═══ Provided data
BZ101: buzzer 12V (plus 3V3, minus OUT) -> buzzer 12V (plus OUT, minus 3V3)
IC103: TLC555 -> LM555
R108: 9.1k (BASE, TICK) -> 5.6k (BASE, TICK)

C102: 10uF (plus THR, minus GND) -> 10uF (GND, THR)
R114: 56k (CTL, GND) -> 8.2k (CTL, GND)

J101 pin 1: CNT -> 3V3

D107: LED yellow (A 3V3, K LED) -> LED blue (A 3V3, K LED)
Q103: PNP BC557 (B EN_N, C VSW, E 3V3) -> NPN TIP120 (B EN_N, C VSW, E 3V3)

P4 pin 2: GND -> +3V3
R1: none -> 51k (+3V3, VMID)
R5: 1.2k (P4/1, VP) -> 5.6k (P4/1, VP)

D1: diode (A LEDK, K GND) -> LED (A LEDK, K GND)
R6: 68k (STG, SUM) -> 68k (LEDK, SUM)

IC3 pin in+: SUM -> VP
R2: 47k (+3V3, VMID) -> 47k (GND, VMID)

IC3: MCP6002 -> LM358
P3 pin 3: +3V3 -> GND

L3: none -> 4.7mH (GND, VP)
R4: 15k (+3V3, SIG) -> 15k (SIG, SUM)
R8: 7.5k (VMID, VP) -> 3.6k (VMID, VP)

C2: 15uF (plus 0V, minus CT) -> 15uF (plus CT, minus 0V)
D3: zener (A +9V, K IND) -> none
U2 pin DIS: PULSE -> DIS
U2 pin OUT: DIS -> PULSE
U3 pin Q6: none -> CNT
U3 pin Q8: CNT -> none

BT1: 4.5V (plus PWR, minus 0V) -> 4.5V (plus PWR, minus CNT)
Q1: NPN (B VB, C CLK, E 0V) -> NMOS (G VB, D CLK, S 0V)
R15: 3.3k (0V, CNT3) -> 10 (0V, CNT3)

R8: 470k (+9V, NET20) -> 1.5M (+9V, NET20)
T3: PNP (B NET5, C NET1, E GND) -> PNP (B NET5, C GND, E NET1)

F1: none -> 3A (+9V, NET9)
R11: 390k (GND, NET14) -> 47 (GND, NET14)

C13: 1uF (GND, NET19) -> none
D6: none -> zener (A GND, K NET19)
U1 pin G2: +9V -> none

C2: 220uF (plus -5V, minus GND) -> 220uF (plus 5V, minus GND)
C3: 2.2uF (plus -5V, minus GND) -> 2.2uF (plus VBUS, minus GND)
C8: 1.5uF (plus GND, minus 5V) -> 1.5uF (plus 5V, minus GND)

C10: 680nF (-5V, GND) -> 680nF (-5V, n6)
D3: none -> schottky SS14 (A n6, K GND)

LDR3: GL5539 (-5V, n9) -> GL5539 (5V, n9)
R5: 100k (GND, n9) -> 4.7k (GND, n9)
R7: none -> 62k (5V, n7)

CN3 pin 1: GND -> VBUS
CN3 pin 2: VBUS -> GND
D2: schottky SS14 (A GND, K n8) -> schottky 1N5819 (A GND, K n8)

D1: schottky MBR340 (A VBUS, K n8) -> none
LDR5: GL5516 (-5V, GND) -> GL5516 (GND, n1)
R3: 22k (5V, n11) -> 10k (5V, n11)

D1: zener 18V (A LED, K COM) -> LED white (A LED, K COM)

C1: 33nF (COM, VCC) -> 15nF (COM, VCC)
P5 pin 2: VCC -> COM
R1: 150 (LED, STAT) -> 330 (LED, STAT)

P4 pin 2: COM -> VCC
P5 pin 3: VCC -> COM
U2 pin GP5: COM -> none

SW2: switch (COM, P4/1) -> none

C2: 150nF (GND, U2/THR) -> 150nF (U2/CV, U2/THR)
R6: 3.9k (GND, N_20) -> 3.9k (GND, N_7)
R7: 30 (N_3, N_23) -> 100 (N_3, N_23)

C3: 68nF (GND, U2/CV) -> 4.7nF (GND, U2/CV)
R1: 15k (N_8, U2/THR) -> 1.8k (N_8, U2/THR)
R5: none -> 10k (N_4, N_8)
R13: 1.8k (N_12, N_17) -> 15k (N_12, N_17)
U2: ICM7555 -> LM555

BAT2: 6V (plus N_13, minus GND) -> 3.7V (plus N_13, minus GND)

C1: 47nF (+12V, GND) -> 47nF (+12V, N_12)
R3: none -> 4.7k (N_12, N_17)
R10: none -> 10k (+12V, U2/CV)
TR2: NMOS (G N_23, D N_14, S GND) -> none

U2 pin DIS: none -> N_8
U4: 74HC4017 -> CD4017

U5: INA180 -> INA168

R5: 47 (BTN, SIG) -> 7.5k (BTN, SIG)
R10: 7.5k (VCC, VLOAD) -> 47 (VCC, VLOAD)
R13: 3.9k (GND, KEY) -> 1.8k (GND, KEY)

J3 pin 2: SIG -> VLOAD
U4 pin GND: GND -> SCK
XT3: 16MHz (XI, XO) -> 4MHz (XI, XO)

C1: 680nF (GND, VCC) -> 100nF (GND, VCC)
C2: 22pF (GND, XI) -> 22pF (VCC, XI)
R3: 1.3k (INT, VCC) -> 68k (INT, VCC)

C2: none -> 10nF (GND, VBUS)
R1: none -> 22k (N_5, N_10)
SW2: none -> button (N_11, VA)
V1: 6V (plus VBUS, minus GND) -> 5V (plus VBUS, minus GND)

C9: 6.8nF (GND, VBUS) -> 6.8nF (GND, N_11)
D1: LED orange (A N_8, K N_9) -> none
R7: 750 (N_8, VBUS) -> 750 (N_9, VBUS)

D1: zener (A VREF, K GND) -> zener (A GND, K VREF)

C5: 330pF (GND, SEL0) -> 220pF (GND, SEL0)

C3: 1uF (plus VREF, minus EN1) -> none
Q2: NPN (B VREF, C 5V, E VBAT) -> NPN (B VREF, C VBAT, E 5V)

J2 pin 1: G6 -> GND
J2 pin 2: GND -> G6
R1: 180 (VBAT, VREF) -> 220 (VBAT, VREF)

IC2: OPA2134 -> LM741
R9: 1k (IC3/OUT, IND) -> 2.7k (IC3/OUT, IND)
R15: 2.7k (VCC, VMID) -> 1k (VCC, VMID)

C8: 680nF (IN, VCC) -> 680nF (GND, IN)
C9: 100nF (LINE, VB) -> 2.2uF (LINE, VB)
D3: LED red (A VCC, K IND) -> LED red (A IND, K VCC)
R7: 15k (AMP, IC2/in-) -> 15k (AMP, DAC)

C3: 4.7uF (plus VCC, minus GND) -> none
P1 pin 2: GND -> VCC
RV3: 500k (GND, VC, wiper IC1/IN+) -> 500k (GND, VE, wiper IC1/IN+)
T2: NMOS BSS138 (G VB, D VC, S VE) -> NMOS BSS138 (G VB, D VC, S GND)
══════
§ Exercise directions:
Extract from the records above the lines from the one containing "D1: zener (A" to the one containing "R1: 180 (VBAT, VREF) -> 220 (VBAT, VREF)", both lines included, exactly as they appear and with nothing else.

§ Result of the exercise:
D1: zener (A VREF, K GND) -> zener (A GND, K VREF)

C5: 330pF (GND, SEL0) -> 220pF (GND, SEL0)

C3: 1uF (plus VREF, minus EN1) -> none
Q2: NPN (B VREF, C 5V, E VBAT) -> NPN (B VREF, C VBAT, E 5V)

J2 pin 1: G6 -> GND
J2 pin 2: GND -> G6
R1: 180 (VBAT, VREF) -> 220 (VBAT, VREF)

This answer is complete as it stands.